WHAT TO PRODUCE.
Every line from the one containing "brown teddy bear: 4 -> 2" to the one containing "yellow star: 3 -> 5" in the records below, both included, must be set down exactly, and no other line.

Start of DATA FOR THE TASK

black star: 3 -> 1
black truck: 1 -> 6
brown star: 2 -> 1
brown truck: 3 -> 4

End of DATA FOR THE TASK
Start of DATA FOR THE TASK

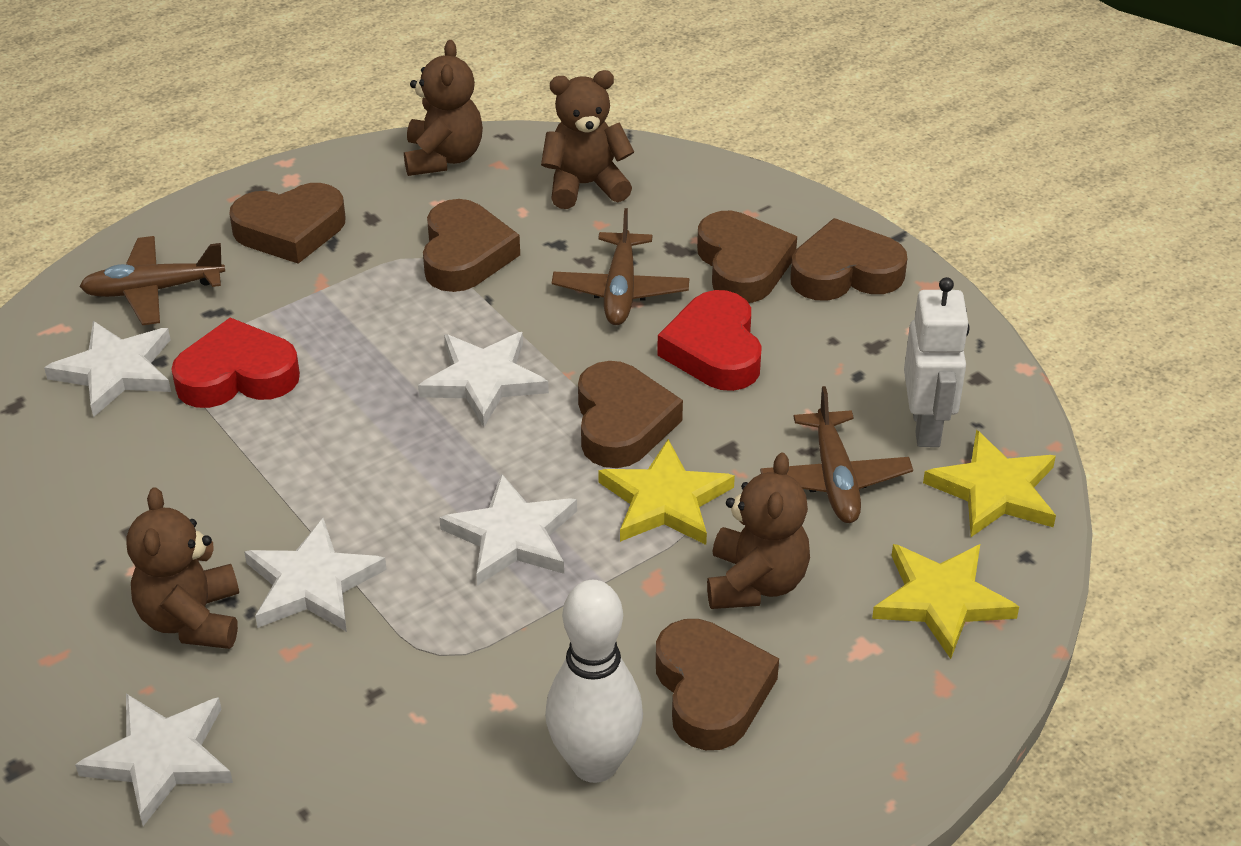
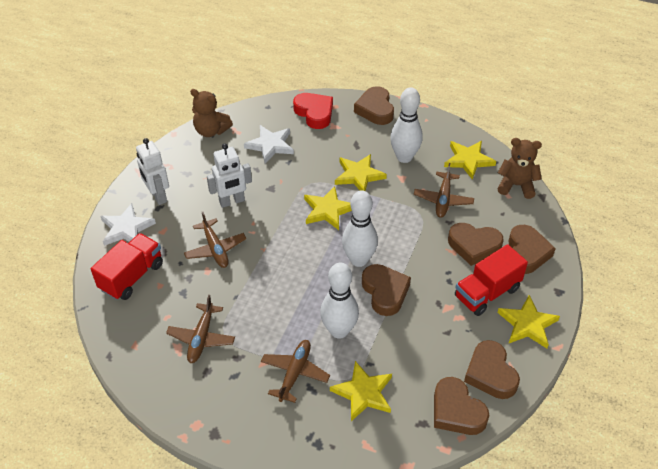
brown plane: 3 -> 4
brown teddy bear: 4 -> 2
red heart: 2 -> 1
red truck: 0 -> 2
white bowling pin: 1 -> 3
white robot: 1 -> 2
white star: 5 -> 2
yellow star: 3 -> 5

End of DATA FOR THE TASK

SOLUTION BELOW.
brown teddy bear: 4 -> 2
red heart: 2 -> 1
red truck: 0 -> 2
white bowling pin: 1 -> 3
white robot: 1 -> 2
white star: 5 -> 2
yellow star: 3 -> 5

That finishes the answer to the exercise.